--- Input data ---

⁂

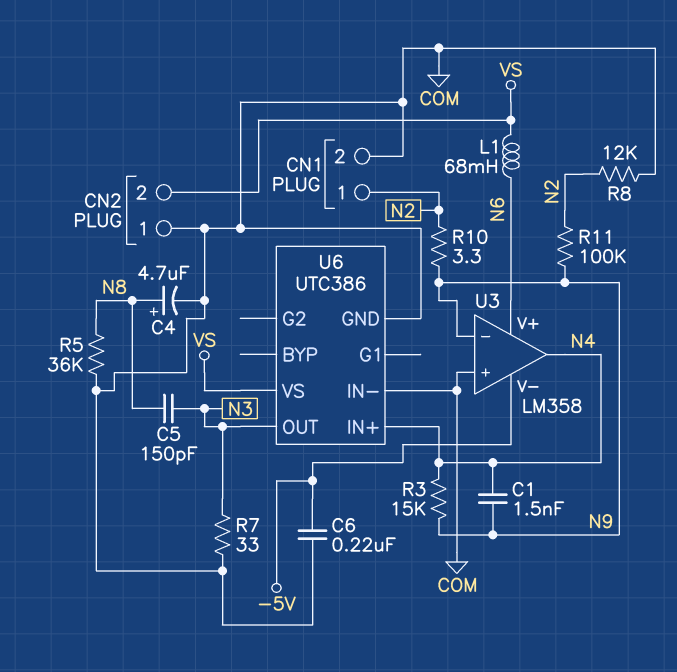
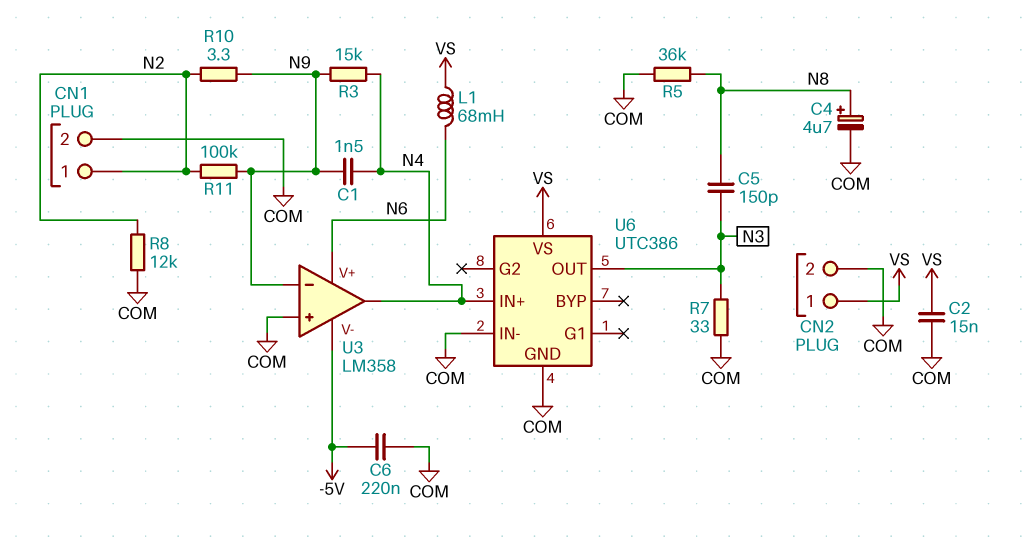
C2: none -> 15nF (COM, VS)
CN2 pin 1: COM -> VS
CN2 pin 2: VS -> COM

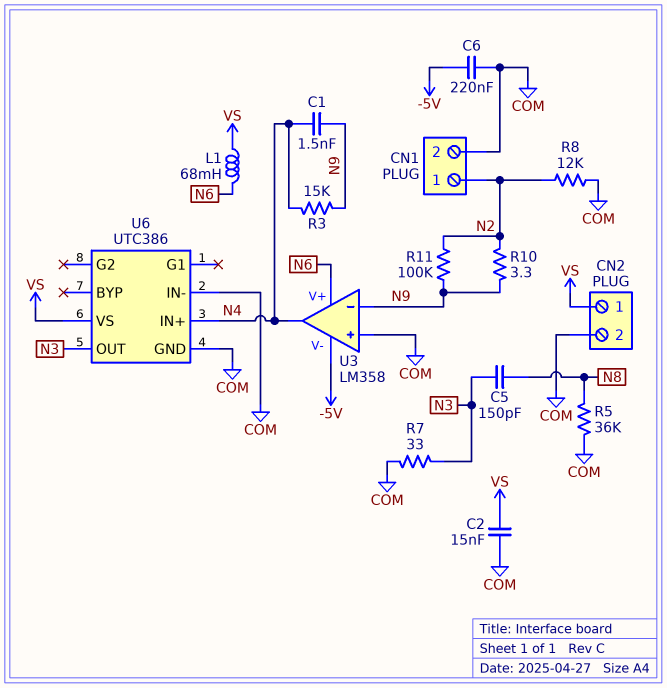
C4: 4.7uF (plus N8, minus COM) -> none

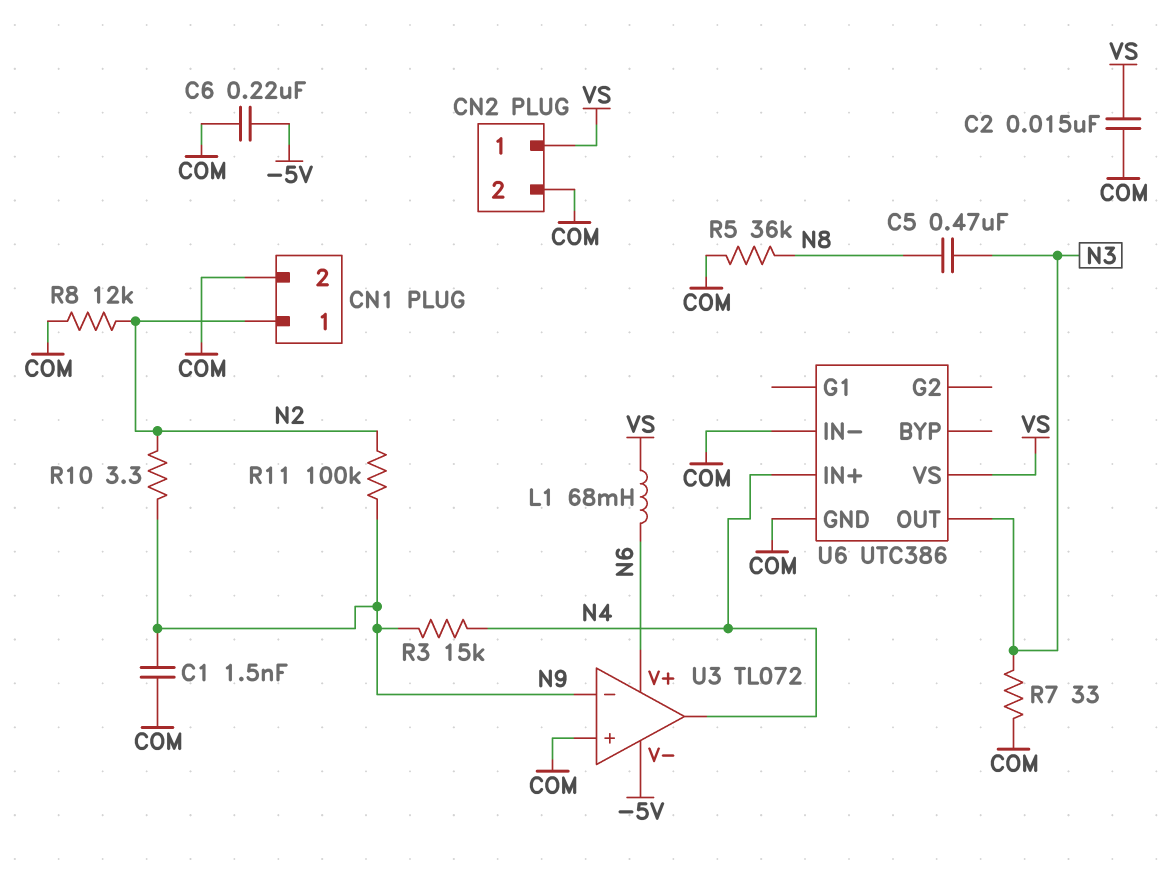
C1: 1.5nF (N4, N9) -> 1.5nF (COM, N9)
C5: 150pF (N3, N8) -> 470nF (N3, N8)
U3: LM358 -> TL072

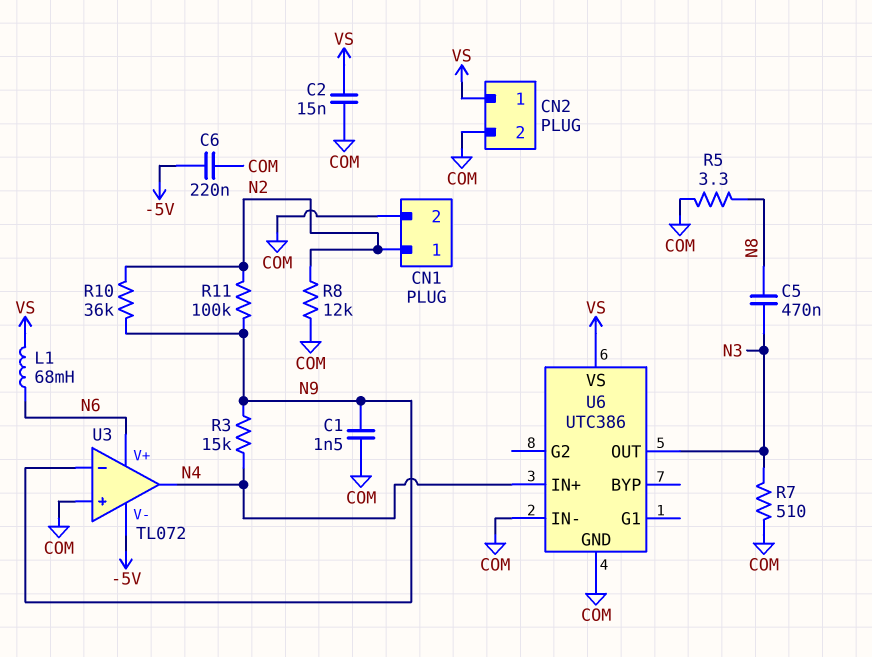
R5: 36k (COM, N8) -> 3.3 (COM, N8)
R7: 33 (COM, N3) -> 510 (COM, N3)
R10: 3.3 (N2, N9) -> 36k (N2, N9)

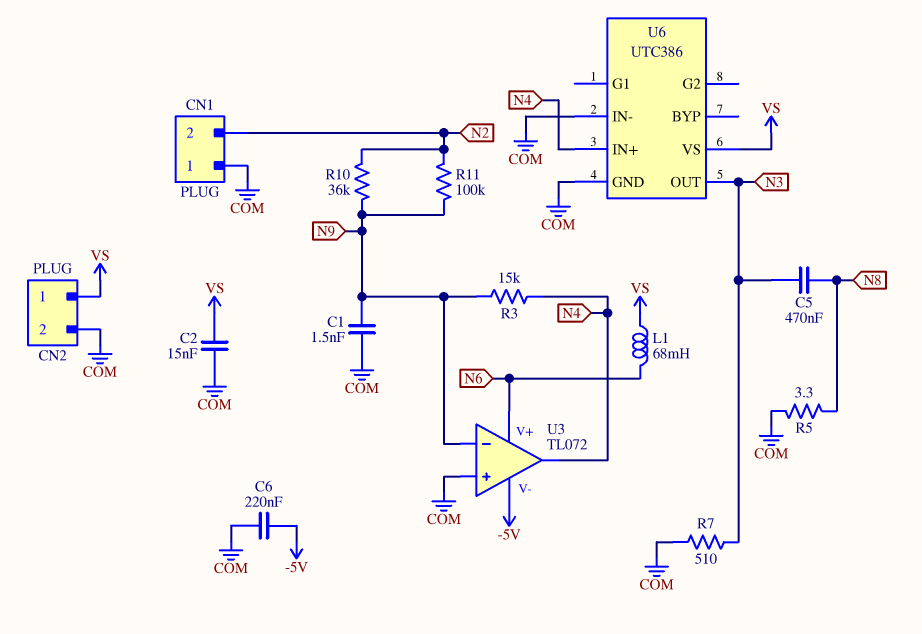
CN1 pin 1: N2 -> COM
CN1 pin 2: COM -> N2
R8: 12k (COM, N2) -> none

⁂

--- Exercise objective ---
Only exact lines belong in the answer: those from the beginning of the entries above through the line holding "CN1 pin 2: COM -> N2", with no pictures.

--- Solution for this exercise ---
C2: none -> 15nF (COM, VS)
CN2 pin 1: COM -> VS
CN2 pin 2: VS -> COM

C4: 4.7uF (plus N8, minus COM) -> none

C1: 1.5nF (N4, N9) -> 1.5nF (COM, N9)
C5: 150pF (N3, N8) -> 470nF (N3, N8)
U3: LM358 -> TL072

R5: 36k (COM, N8) -> 3.3 (COM, N8)
R7: 33 (COM, N3) -> 510 (COM, N3)
R10: 3.3 (N2, N9) -> 36k (N2, N9)

CN1 pin 1: N2 -> COM
CN1 pin 2: COM -> N2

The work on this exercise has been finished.